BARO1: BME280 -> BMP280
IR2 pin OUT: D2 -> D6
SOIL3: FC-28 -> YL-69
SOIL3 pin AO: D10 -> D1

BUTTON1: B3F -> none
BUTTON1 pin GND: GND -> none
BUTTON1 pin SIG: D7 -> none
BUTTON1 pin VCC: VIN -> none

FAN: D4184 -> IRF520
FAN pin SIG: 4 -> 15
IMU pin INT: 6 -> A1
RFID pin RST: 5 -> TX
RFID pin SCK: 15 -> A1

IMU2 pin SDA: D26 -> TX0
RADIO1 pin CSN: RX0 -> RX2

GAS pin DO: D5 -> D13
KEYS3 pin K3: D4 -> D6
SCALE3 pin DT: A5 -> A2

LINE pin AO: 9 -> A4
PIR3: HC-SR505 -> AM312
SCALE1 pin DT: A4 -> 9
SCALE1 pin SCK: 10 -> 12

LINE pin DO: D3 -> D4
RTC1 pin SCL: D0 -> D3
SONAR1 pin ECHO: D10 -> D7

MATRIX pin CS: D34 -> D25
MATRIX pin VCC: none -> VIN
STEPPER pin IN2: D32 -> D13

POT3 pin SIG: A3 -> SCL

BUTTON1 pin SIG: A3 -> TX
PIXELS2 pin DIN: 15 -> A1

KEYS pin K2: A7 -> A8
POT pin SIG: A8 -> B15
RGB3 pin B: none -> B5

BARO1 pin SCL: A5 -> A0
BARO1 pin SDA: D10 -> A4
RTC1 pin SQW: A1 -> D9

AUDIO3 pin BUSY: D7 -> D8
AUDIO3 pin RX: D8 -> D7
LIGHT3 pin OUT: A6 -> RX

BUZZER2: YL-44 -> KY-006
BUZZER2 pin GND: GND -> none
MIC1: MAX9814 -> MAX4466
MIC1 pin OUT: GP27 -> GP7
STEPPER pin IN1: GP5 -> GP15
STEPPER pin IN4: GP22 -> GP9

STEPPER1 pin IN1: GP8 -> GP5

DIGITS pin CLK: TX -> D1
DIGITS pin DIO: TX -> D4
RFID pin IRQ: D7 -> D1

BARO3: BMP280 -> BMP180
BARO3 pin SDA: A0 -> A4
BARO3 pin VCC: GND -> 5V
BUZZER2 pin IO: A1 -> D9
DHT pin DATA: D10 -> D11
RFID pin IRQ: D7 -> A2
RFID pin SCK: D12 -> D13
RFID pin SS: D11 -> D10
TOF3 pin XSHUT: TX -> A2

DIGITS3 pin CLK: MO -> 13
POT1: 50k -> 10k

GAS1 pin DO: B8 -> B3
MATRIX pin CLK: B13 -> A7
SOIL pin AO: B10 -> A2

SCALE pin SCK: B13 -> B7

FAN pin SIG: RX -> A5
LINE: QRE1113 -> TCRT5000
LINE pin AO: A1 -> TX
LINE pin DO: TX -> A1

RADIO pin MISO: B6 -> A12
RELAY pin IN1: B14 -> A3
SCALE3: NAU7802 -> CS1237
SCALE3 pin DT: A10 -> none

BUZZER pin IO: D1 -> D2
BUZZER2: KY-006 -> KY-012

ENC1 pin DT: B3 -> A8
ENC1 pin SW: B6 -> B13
——————————
-- The problem --
Reproduce without change every line of the entries above, from the one containing "SCALE3 pin DT: A5 -> A2" through the last.

-- Response area --
SCALE3 pin DT: A5 -> A2

LINE pin AO: 9 -> A4
PIR3: HC-SR505 -> AM312
SCALE1 pin DT: A4 -> 9
SCALE1 pin SCK: 10 -> 12

LINE pin DO: D3 -> D4
RTC1 pin SCL: D0 -> D3
SONAR1 pin ECHO: D10 -> D7

MATRIX pin CS: D34 -> D25
MATRIX pin VCC: none -> VIN
STEPPER pin IN2: D32 -> D13

POT3 pin SIG: A3 -> SCL

BUTTON1 pin SIG: A3 -> TX
PIXELS2 pin DIN: 15 -> A1

KEYS pin K2: A7 -> A8
POT pin SIG: A8 -> B15
RGB3 pin B: none -> B5

BARO1 pin SCL: A5 -> A0
BARO1 pin SDA: D10 -> A4
RTC1 pin SQW: A1 -> D9

AUDIO3 pin BUSY: D7 -> D8
AUDIO3 pin RX: D8 -> D7
LIGHT3 pin OUT: A6 -> RX

BUZZER2: YL-44 -> KY-006
BUZZER2 pin GND: GND -> none
MIC1: MAX9814 -> MAX4466
MIC1 pin OUT: GP27 -> GP7
STEPPER pin IN1: GP5 -> GP15
STEPPER pin IN4: GP22 -> GP9

STEPPER1 pin IN1: GP8 -> GP5

DIGITS pin CLK: TX -> D1
DIGITS pin DIO: TX -> D4
RFID pin IRQ: D7 -> D1

BARO3: BMP280 -> BMP180
BARO3 pin SDA: A0 -> A4
BARO3 pin VCC: GND -> 5V
BUZZER2 pin IO: A1 -> D9
DHT pin DATA: D10 -> D11
RFID pin IRQ: D7 -> A2
RFID pin SCK: D12 -> D13
RFID pin SS: D11 -> D10
TOF3 pin XSHUT: TX -> A2

DIGITS3 pin CLK: MO -> 13
POT1: 50k -> 10k

GAS1 pin DO: B8 -> B3
MATRIX pin CLK: B13 -> A7
SOIL pin AO: B10 -> A2

SCALE pin SCK: B13 -> B7

FAN pin SIG: RX -> A5
LINE: QRE1113 -> TCRT5000
LINE pin AO: A1 -> TX
LINE pin DO: TX -> A1

RADIO pin MISO: B6 -> A12
RELAY pin IN1: B14 -> A3
SCALE3: NAU7802 -> CS1237
SCALE3 pin DT: A10 -> none

BUZZER pin IO: D1 -> D2
BUZZER2: KY-006 -> KY-012

ENC1 pin DT: B3 -> A8
ENC1 pin SW: B6 -> B13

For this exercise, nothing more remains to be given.